What you should do:
Count the lines in the data below that include the word "button", then state the total and nothing besides.

Before-and-after object lists:

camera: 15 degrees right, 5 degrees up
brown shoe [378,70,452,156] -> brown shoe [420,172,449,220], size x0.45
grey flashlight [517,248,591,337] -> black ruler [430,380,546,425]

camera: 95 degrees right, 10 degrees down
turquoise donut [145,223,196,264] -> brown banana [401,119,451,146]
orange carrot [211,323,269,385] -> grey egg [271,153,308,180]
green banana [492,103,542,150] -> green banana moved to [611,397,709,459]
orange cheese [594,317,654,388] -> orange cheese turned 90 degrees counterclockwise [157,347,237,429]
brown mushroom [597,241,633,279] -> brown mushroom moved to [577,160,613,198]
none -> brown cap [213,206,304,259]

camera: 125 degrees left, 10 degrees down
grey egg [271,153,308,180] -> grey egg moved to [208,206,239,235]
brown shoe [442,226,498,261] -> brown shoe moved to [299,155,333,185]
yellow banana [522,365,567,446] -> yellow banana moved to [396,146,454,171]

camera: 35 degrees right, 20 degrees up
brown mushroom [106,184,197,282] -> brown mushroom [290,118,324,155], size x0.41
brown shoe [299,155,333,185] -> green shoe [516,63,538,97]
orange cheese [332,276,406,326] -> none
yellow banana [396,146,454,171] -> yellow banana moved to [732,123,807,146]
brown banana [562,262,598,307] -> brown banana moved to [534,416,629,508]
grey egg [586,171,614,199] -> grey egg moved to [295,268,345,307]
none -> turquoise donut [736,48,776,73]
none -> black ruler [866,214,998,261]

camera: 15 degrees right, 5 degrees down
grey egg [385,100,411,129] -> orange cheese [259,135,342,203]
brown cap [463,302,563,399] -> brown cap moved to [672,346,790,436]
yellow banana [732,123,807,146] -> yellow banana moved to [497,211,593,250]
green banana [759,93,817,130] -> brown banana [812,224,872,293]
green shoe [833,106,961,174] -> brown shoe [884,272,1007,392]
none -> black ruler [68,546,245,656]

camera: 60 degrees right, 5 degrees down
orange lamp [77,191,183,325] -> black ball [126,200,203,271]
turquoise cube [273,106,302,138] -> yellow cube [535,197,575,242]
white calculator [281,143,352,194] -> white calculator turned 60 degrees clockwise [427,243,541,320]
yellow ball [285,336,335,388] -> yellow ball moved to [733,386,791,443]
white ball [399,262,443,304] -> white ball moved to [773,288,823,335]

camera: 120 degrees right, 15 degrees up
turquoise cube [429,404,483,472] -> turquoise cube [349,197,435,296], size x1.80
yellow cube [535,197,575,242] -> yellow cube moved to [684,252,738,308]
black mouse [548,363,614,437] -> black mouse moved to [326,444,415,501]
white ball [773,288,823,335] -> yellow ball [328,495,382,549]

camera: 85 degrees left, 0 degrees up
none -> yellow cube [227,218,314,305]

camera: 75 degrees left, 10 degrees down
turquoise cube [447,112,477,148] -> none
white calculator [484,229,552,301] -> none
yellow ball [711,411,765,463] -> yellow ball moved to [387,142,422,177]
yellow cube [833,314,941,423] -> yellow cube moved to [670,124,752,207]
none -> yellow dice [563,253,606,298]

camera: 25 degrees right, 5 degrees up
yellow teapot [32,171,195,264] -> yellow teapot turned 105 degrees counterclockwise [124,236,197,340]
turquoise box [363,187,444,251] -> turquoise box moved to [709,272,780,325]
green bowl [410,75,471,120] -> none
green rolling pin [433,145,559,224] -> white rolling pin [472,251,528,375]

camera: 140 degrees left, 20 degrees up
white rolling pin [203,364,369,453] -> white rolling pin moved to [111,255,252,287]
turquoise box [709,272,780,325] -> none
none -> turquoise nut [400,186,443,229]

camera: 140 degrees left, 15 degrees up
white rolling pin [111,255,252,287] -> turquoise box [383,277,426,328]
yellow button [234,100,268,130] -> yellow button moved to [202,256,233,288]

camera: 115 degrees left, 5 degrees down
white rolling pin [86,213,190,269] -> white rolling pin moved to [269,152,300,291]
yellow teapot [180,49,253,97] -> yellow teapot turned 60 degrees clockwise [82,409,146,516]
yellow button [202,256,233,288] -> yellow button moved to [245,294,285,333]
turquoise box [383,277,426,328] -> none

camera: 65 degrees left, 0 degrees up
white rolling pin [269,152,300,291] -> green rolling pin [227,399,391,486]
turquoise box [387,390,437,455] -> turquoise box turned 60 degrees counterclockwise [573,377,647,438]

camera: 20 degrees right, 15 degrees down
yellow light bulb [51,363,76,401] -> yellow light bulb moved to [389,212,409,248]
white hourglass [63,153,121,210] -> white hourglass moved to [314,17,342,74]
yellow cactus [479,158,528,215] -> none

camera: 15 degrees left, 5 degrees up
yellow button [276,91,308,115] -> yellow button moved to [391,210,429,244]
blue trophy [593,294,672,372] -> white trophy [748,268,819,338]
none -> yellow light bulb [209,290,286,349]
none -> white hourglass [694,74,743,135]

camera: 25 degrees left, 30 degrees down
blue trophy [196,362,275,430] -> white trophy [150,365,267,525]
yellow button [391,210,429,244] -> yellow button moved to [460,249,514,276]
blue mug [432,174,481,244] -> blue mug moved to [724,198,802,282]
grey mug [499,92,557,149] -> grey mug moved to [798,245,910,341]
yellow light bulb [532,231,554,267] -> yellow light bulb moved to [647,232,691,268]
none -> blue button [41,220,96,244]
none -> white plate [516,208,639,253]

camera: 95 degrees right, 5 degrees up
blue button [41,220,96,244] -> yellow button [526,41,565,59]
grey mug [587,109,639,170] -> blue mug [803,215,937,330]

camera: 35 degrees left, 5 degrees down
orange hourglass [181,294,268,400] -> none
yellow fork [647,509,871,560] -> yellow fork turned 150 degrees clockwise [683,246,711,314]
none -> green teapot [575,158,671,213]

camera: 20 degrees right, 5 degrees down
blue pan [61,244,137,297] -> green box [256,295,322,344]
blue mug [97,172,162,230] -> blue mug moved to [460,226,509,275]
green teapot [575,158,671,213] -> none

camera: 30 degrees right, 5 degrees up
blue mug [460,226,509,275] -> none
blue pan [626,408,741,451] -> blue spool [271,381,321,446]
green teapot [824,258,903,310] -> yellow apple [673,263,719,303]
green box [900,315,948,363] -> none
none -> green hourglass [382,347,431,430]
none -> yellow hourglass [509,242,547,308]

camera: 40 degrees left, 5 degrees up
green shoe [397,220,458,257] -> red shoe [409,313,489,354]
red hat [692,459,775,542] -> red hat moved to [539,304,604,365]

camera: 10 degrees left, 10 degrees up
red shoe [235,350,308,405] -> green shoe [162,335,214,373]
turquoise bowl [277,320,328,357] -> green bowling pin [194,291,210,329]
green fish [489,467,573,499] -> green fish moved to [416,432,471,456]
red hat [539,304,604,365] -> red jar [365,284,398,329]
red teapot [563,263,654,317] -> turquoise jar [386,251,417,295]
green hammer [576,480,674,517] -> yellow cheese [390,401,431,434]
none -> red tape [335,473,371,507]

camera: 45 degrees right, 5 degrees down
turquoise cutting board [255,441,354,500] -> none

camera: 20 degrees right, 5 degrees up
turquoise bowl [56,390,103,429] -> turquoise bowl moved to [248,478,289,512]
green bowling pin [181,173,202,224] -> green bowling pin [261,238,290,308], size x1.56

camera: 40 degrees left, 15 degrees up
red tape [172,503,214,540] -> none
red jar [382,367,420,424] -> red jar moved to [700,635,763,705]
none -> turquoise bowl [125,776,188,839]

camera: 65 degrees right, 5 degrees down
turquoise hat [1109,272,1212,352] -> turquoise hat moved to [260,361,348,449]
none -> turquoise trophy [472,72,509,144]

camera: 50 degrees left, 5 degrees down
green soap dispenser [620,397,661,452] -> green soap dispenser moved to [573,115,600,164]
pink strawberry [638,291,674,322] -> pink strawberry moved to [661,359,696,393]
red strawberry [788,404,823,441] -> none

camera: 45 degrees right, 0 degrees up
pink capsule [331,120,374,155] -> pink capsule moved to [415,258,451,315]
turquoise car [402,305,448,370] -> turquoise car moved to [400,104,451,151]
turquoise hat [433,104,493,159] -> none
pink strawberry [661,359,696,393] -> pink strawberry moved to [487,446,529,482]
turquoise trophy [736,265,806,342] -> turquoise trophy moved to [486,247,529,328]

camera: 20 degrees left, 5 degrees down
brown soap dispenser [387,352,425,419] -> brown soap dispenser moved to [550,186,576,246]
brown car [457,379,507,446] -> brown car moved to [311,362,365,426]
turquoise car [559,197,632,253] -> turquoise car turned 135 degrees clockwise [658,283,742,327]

Finished task:
6